* **Assigned task**: Could you copy exactly the lines from the one containing "# camera: 15 degrees right, 5 degrees down" through the last line of the records, leaving out every picture?

[Spatial reasoning data]
┄┄┄┄┄┄┄┄┄┄┄┄┄┄┄┄┄┄┄┄

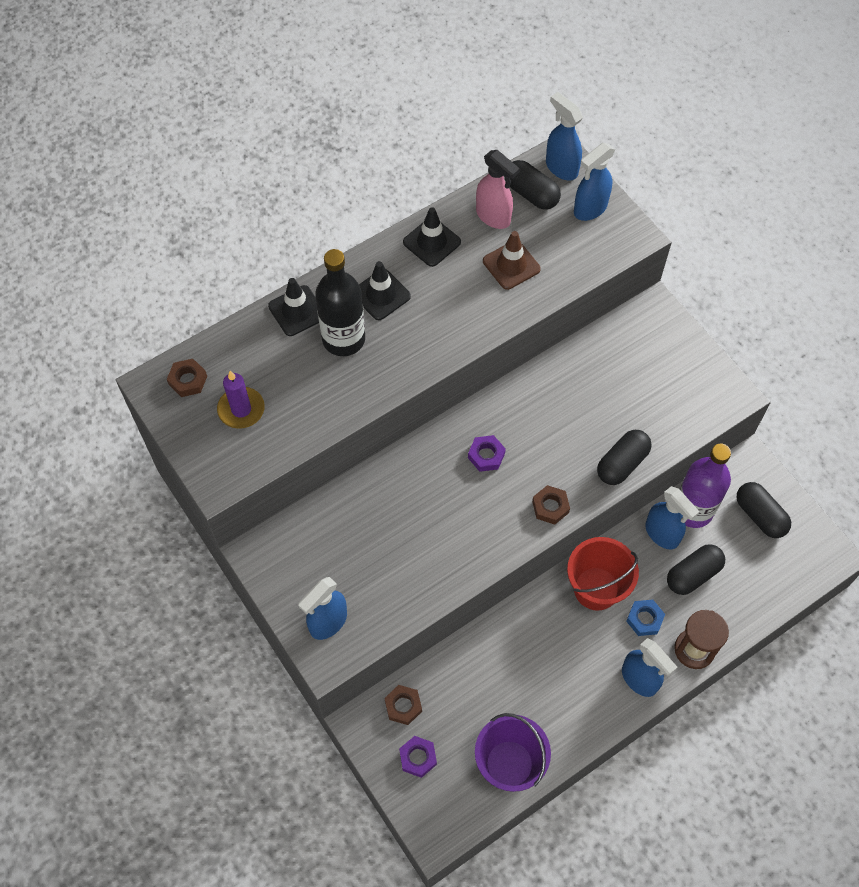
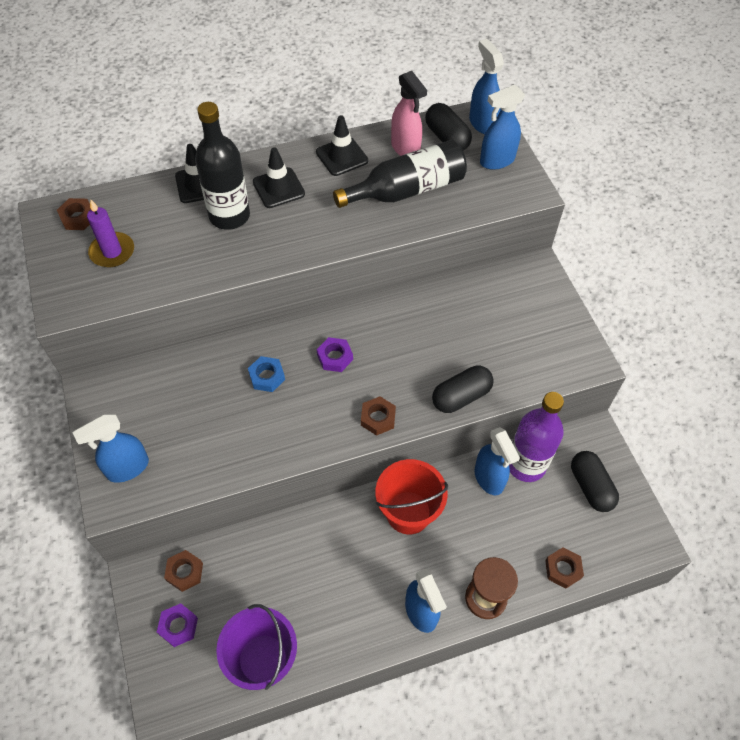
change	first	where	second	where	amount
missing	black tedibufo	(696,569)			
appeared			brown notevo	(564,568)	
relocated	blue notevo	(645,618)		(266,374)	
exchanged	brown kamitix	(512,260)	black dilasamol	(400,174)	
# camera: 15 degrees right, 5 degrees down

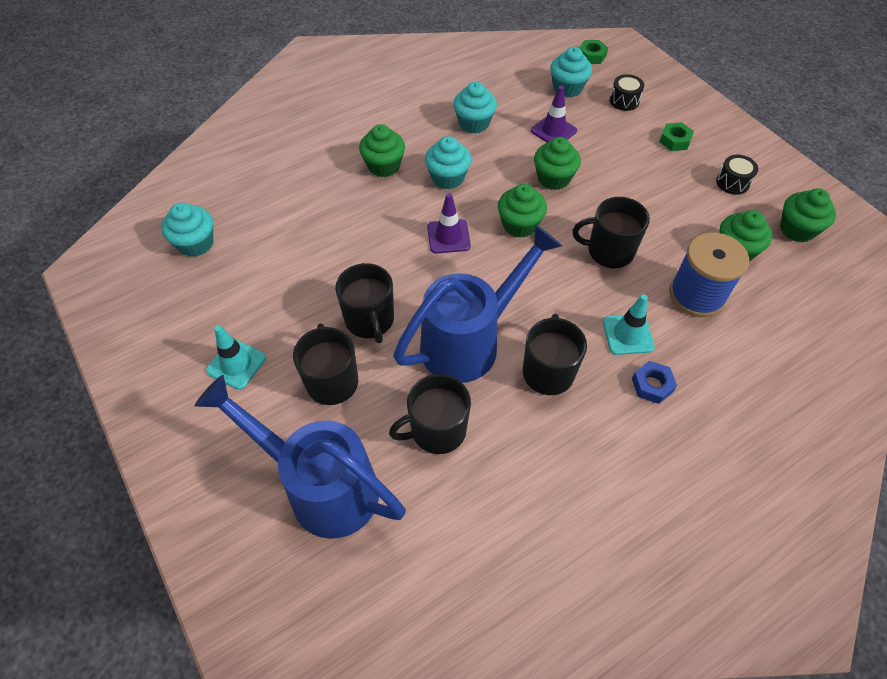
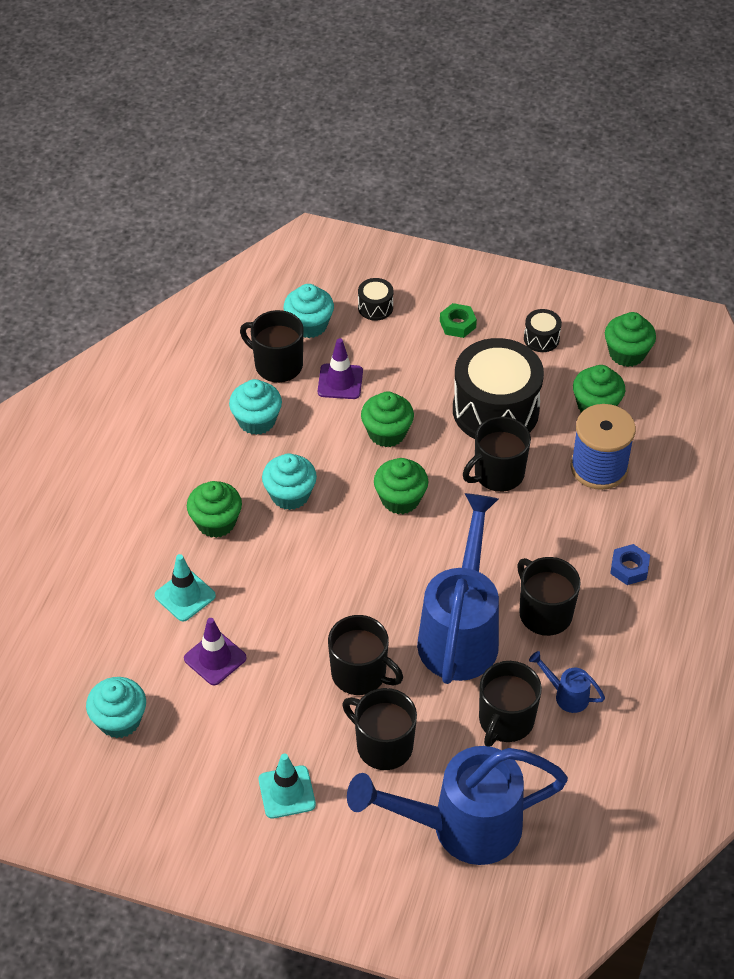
change	first	where	second	where	amount
missing	green notevo	(593,52)			
appeared			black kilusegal	(271,346)	
appeared			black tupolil	(498,388)	
appeared			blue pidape	(567,682)	
relocated	purple kamitix	(449,223)		(215,651)	
relocated	turquoise kamitix	(629,324)		(185,587)	
# camera: 40 degrees left, 5 degrees down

┄┄┄┄┄┄┄┄┄┄┄┄┄┄┄┄┄┄┄┄

* **Finished task**:
# camera: 15 degrees right, 5 degrees down

change	first	where	second	where	amount
missing	green notevo	(593,52)			
appeared			black kilusegal	(271,346)	
appeared			black tupolil	(498,388)	
appeared			blue pidape	(567,682)	
relocated	purple kamitix	(449,223)		(215,651)	
relocated	turquoise kamitix	(629,324)		(185,587)	
# camera: 40 degrees left, 5 degrees down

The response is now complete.